◆ Data to examine ◆

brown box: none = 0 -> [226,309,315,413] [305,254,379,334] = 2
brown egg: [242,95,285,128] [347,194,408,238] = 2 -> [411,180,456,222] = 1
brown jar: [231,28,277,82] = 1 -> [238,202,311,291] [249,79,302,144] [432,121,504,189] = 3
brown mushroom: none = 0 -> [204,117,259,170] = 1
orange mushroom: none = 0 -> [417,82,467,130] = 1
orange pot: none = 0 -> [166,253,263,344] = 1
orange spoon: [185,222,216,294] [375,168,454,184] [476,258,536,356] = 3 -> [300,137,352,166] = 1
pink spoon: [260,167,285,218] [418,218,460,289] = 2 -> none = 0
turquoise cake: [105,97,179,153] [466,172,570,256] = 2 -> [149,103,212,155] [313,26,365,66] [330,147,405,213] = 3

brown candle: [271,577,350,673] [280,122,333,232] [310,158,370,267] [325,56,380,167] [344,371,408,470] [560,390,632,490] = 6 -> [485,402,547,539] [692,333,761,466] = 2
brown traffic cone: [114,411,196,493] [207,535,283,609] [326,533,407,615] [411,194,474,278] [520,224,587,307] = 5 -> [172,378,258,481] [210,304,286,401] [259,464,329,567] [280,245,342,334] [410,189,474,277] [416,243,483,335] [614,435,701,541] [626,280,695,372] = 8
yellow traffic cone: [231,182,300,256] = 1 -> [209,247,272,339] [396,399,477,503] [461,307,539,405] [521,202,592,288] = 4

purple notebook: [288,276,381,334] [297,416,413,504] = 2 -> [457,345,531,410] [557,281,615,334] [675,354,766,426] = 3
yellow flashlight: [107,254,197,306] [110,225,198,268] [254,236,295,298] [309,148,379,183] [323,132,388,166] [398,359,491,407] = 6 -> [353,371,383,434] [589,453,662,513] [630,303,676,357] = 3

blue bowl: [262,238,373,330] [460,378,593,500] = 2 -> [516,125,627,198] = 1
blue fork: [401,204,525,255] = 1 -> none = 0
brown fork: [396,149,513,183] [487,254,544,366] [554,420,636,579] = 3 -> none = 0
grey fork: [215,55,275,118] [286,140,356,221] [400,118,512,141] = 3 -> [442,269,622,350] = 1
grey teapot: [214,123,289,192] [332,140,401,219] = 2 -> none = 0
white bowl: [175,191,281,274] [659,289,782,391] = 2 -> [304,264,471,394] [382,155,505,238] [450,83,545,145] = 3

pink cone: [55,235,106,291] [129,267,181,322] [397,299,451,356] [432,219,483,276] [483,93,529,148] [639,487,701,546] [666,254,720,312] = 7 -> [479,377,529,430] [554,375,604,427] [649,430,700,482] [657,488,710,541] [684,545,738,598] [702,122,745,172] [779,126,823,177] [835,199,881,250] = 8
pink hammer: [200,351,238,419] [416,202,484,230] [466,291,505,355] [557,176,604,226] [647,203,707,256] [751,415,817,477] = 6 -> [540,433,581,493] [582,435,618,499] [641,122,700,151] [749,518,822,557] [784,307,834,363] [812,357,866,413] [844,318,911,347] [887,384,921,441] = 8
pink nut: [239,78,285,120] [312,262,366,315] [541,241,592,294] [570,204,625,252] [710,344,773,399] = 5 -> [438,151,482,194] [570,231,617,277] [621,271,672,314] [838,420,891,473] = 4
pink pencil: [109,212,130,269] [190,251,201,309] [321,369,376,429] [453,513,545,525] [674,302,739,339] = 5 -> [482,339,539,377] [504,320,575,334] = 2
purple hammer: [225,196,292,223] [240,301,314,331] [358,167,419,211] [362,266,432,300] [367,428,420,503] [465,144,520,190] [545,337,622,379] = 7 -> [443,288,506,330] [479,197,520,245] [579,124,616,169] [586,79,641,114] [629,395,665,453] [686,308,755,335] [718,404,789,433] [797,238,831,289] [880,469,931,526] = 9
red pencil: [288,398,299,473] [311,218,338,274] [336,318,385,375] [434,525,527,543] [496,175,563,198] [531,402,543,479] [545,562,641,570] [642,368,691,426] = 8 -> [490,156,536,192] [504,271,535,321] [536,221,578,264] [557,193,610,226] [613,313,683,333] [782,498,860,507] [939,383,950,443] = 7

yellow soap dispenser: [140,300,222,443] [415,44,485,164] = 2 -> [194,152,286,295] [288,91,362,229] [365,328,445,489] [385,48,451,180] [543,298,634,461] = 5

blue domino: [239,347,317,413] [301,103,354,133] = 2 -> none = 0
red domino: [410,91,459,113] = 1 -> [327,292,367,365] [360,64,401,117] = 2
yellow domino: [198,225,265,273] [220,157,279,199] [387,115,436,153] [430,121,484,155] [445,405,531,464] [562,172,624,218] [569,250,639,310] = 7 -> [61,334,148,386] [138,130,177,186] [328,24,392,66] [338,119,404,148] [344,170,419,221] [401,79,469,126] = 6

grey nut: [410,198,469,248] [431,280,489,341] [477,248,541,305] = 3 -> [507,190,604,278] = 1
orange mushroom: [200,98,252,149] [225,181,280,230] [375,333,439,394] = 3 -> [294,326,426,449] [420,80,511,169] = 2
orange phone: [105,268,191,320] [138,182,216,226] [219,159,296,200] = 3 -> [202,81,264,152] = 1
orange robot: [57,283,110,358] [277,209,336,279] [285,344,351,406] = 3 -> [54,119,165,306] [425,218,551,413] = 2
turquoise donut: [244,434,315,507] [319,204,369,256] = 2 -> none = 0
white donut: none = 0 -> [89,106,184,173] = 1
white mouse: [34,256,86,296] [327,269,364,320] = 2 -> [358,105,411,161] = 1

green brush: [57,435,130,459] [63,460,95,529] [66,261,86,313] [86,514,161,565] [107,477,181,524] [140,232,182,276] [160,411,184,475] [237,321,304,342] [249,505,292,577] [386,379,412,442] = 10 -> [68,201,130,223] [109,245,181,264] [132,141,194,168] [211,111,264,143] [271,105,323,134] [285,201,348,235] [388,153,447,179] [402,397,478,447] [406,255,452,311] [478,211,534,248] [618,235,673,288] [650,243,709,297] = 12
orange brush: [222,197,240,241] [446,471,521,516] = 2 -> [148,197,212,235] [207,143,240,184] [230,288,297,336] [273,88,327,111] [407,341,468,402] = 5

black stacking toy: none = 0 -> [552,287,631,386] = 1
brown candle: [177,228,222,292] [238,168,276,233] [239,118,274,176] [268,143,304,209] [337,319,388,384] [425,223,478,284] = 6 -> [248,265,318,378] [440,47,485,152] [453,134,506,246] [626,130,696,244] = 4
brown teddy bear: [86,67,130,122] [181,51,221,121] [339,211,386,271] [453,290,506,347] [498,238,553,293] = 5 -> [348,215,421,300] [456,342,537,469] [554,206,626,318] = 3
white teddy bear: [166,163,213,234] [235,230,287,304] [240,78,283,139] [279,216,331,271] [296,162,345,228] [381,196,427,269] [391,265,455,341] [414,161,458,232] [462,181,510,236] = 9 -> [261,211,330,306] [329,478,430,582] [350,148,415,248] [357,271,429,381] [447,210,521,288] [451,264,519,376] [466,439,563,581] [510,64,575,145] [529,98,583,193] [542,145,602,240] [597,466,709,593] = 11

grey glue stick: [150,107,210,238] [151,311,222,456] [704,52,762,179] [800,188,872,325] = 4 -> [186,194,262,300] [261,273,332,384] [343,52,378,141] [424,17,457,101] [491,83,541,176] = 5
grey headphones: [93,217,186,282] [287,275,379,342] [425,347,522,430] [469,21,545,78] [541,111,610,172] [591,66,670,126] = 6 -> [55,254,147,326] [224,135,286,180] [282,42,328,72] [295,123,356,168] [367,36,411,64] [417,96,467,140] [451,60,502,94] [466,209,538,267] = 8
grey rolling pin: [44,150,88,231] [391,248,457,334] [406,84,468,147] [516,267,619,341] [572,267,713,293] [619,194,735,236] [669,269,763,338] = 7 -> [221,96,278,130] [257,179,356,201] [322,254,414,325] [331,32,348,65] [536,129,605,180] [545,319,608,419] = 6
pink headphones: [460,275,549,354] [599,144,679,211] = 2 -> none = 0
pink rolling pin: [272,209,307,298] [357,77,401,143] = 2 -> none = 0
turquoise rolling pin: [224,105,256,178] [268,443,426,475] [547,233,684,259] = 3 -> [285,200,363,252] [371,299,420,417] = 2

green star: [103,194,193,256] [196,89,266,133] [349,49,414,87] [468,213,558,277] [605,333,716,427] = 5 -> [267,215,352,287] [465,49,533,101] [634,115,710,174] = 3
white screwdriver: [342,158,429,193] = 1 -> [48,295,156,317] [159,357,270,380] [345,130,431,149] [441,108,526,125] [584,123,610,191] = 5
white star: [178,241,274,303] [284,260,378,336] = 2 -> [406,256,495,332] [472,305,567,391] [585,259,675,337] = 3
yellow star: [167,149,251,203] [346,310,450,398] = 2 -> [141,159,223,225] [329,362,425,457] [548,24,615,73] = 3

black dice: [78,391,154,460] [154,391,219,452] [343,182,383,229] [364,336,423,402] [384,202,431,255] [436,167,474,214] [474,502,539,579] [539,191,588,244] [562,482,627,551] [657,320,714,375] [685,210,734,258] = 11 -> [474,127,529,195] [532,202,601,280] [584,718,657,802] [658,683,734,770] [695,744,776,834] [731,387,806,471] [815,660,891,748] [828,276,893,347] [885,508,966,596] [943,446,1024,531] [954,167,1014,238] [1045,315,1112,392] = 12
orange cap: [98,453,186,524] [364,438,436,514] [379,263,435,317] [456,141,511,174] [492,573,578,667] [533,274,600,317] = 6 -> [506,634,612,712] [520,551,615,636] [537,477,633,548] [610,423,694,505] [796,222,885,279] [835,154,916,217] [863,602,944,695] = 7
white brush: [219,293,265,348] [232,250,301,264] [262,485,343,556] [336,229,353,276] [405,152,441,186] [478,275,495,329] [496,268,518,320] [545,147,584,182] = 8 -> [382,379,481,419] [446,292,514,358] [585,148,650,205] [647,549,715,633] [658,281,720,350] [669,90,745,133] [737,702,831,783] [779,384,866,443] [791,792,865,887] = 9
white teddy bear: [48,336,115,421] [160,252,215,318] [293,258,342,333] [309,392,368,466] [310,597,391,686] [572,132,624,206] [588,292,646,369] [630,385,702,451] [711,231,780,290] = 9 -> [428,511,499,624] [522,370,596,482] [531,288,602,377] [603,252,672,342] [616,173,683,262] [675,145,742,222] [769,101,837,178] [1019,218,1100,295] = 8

◆ Activity ◆
Your answer must be every line from the entries that contains the string "black", copied as it stands.

◆ Solution to the exercise ◆
black stacking toy: none = 0 -> [552,287,631,386] = 1
black dice: [78,391,154,460] [154,391,219,452] [343,182,383,229] [364,336,423,402] [384,202,431,255] [436,167,474,214] [474,502,539,579] [539,191,588,244] [562,482,627,551] [657,320,714,375] [685,210,734,258] = 11 -> [474,127,529,195] [532,202,601,280] [584,718,657,802] [658,683,734,770] [695,744,776,834] [731,387,806,471] [815,660,891,748] [828,276,893,347] [885,508,966,596] [943,446,1024,531] [954,167,1014,238] [1045,315,1112,392] = 12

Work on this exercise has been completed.